▶ **Work instructions**: Everything from the "U1 pin GND: GND -> T4" line to the final line of the listing should be written out exactly. Skip the pictures.

▶ **Data**:
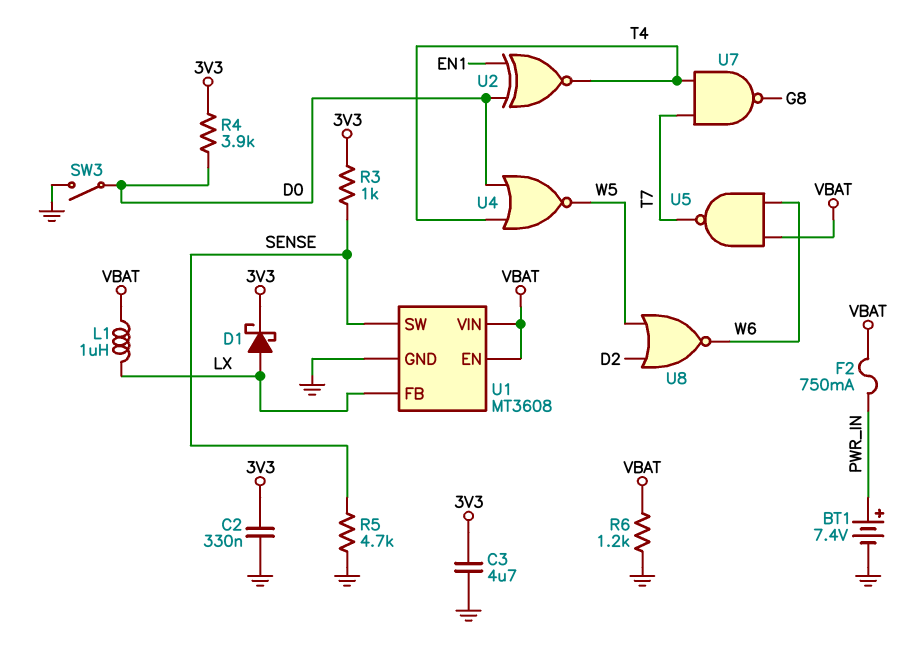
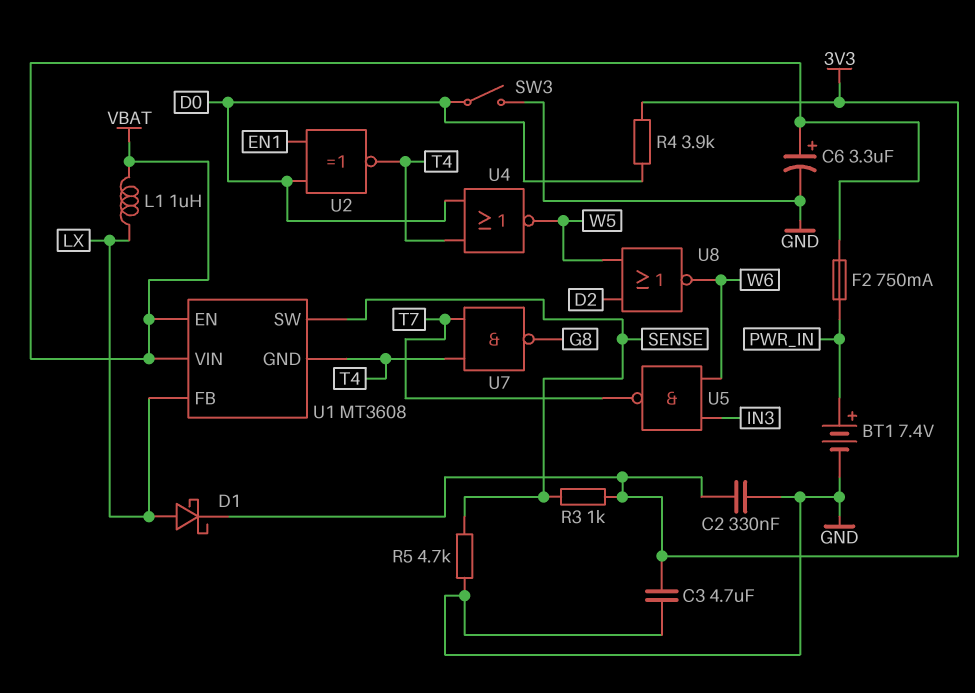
C6: none -> 3.3uF (plus VBAT, minus GND)
R6: 1.2k (GND, VBAT) -> none
U1 pin GND: GND -> T4
U5: NAND (in VBAT, in W6, out T7) -> NAND (in IN3, in W6, out T7)

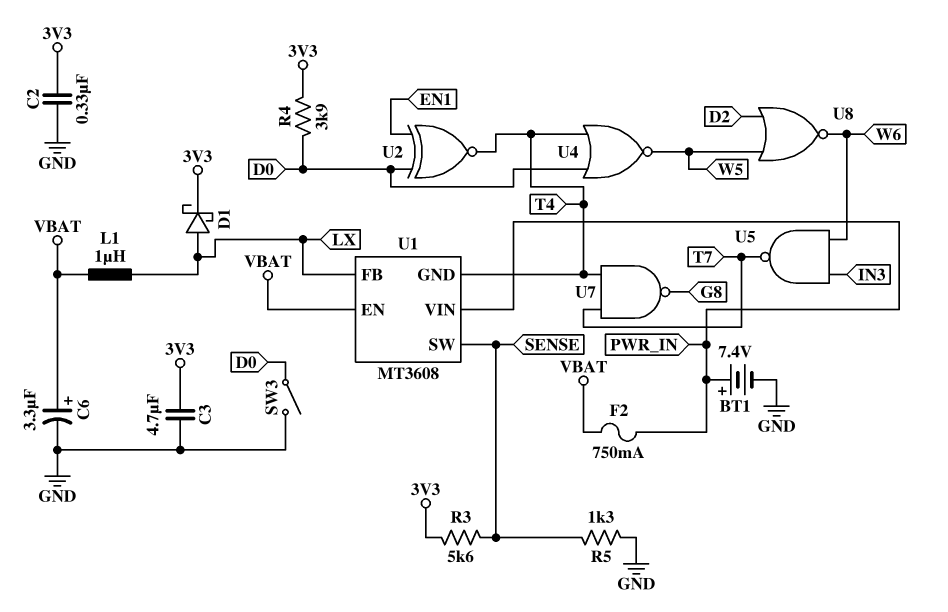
R3: 1k (3V3, SENSE) -> 5.6k (3V3, SENSE)
R5: 4.7k (GND, SENSE) -> 1.3k (GND, SENSE)
U1 pin VIN: VBAT -> PWR_IN

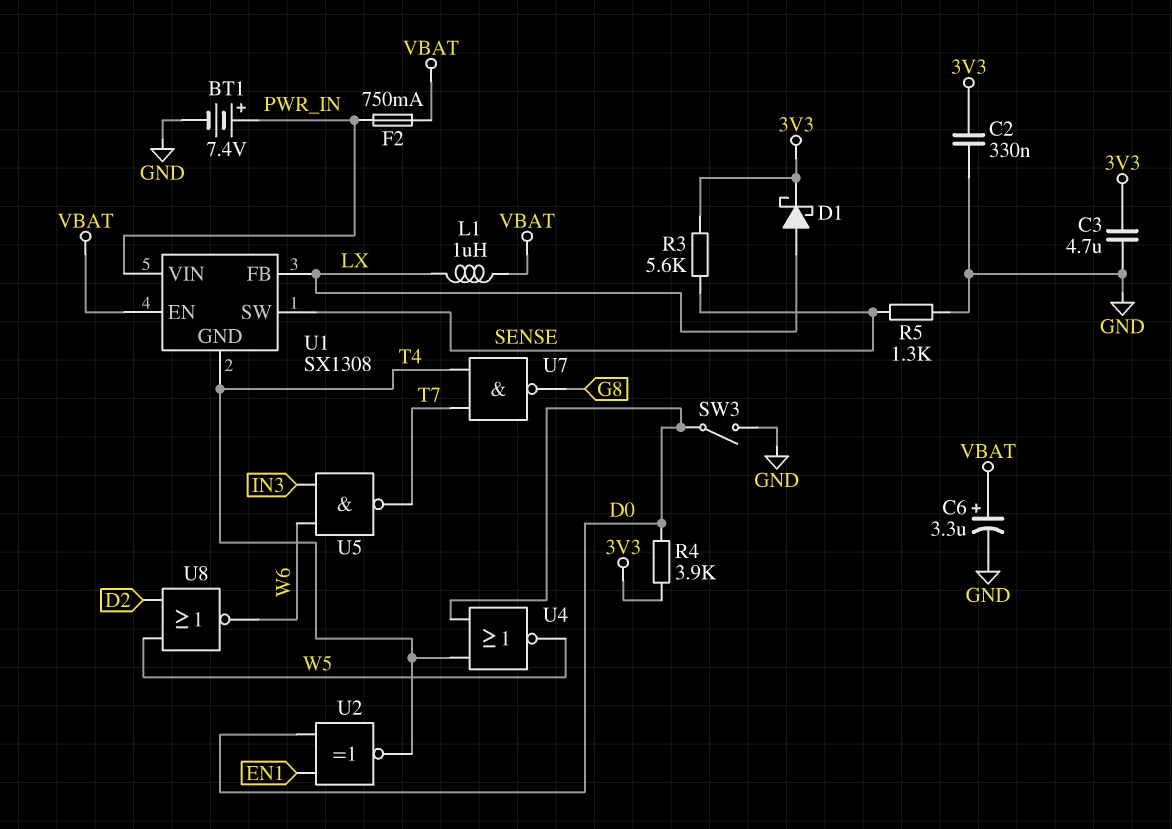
U1: MT3608 -> SX1308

▶ **Reply to the task**:
U1 pin GND: GND -> T4
U5: NAND (in VBAT, in W6, out T7) -> NAND (in IN3, in W6, out T7)

R3: 1k (3V3, SENSE) -> 5.6k (3V3, SENSE)
R5: 4.7k (GND, SENSE) -> 1.3k (GND, SENSE)
U1 pin VIN: VBAT -> PWR_IN

U1: MT3608 -> SX1308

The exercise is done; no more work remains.